What is expected:
From the listing below, return each line that includes "brush".

Record excerpts:
---------------

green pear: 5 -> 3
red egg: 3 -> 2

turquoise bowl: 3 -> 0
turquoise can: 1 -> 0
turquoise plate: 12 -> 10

---------------

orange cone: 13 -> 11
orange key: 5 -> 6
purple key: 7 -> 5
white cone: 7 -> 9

---------------

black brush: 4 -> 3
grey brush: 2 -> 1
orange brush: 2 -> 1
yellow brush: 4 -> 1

---------------

Answer to the exercise:
black brush: 4 -> 3
grey brush: 2 -> 1
orange brush: 2 -> 1
yellow brush: 4 -> 1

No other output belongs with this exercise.